§ TASK DESCRIPTION: Look below for the lines from the one with "brown jar: 9 -> 10" to the one with "orange jar: 6 -> 5", and copy exactly those lines, both ends included.

§ DATA TO PROCESS:
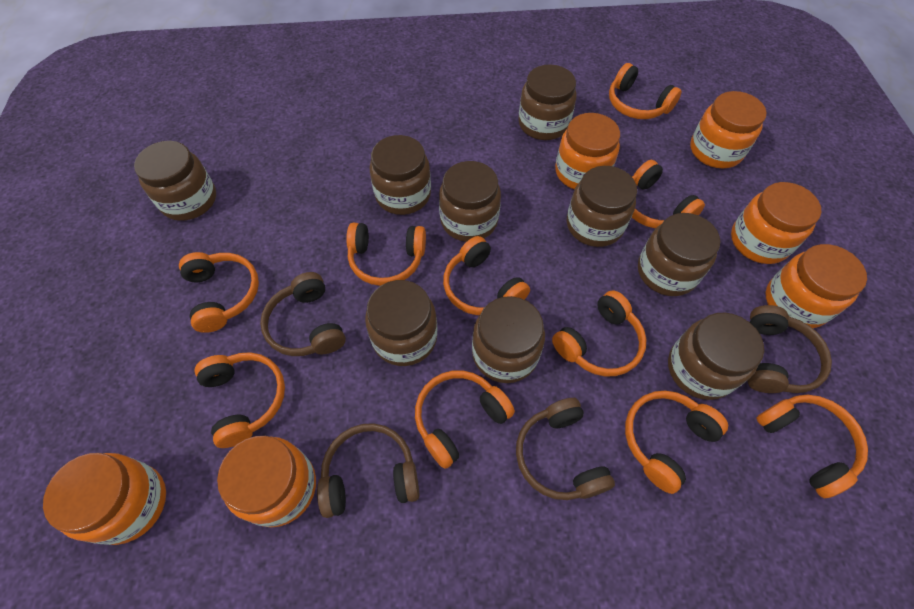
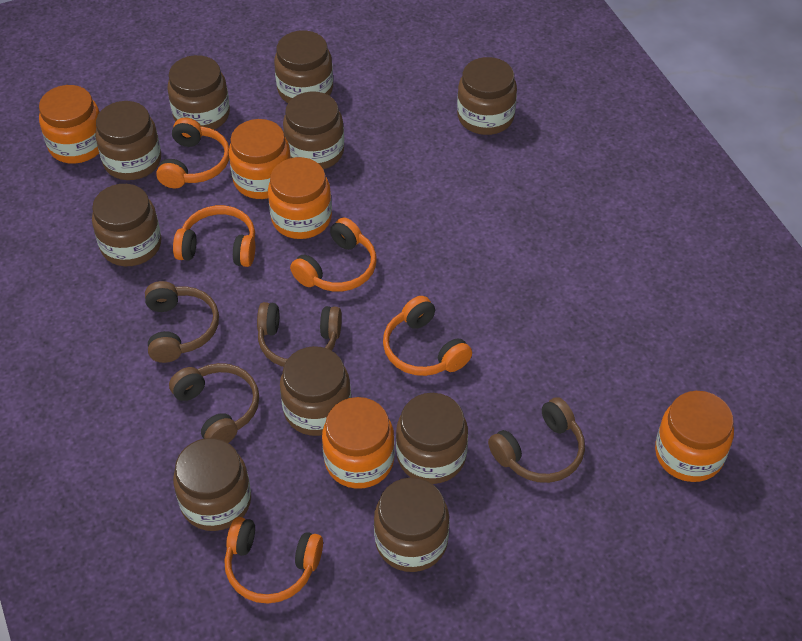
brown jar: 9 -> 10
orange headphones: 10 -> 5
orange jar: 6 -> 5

--

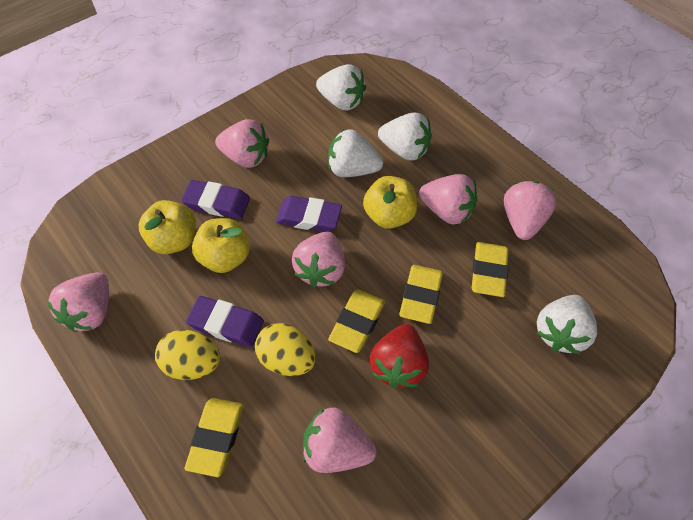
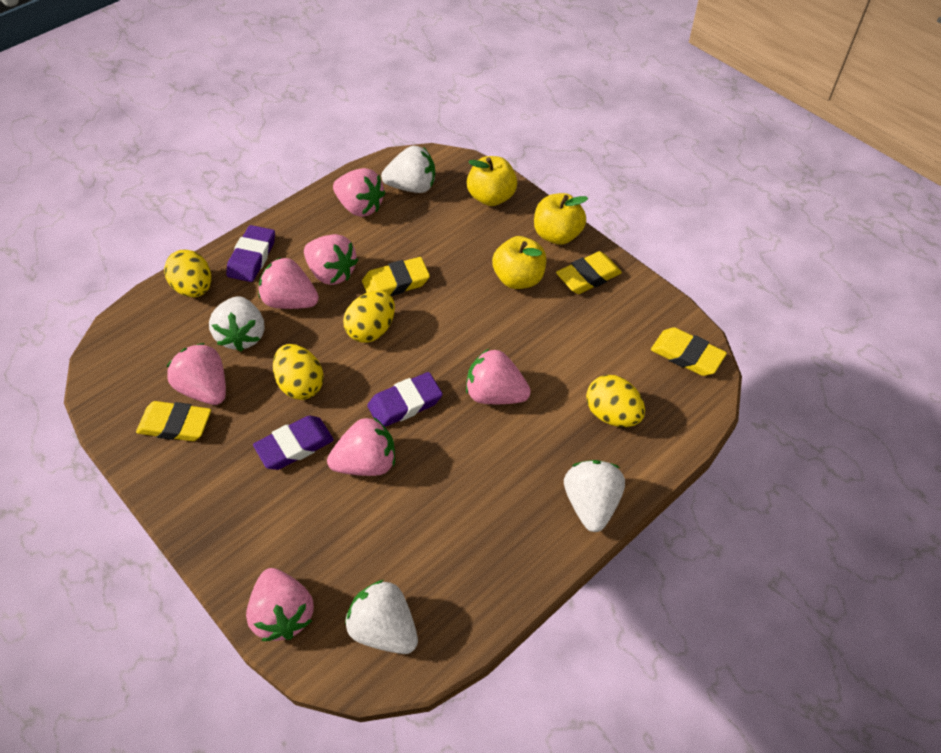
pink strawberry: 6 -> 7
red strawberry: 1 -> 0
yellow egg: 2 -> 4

==

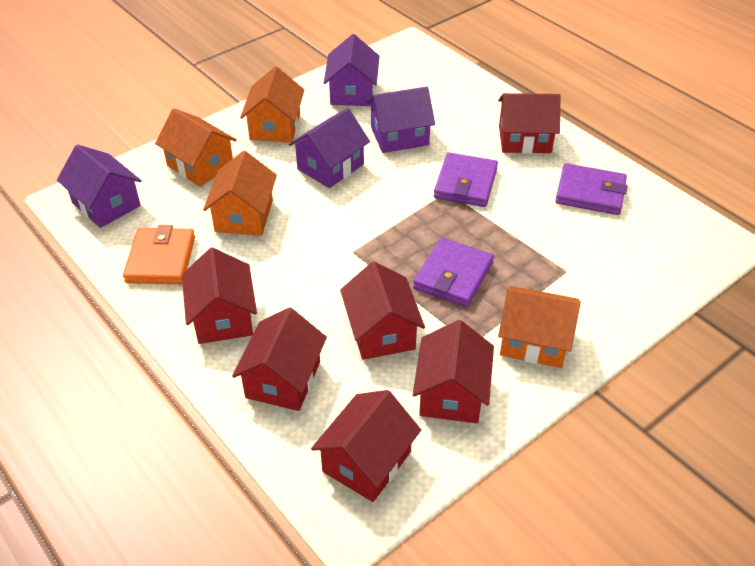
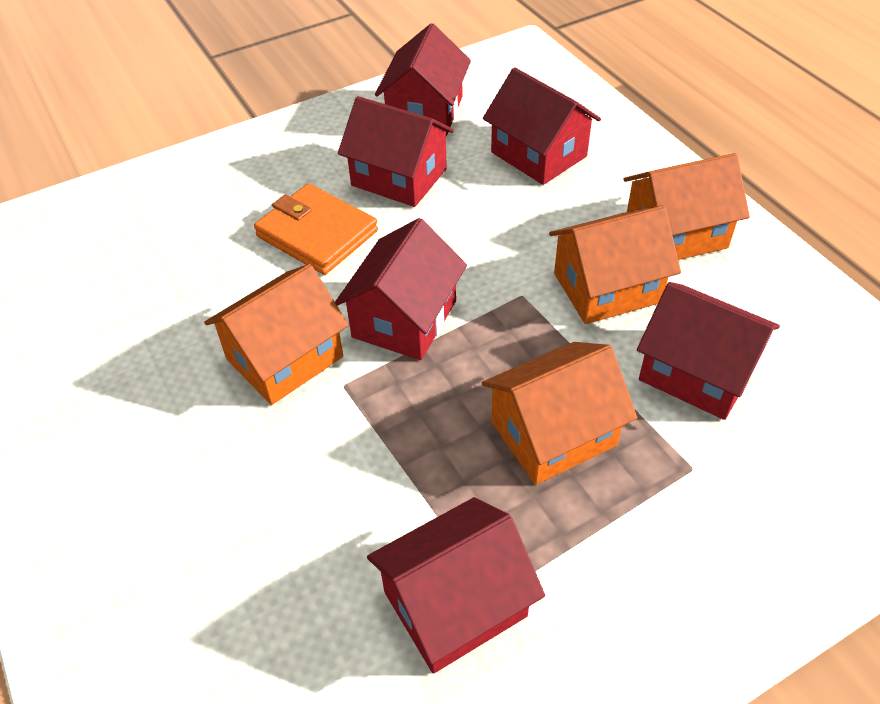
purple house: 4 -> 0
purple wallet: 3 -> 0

§ YOUR SOLUTION:
brown jar: 9 -> 10
orange headphones: 10 -> 5
orange jar: 6 -> 5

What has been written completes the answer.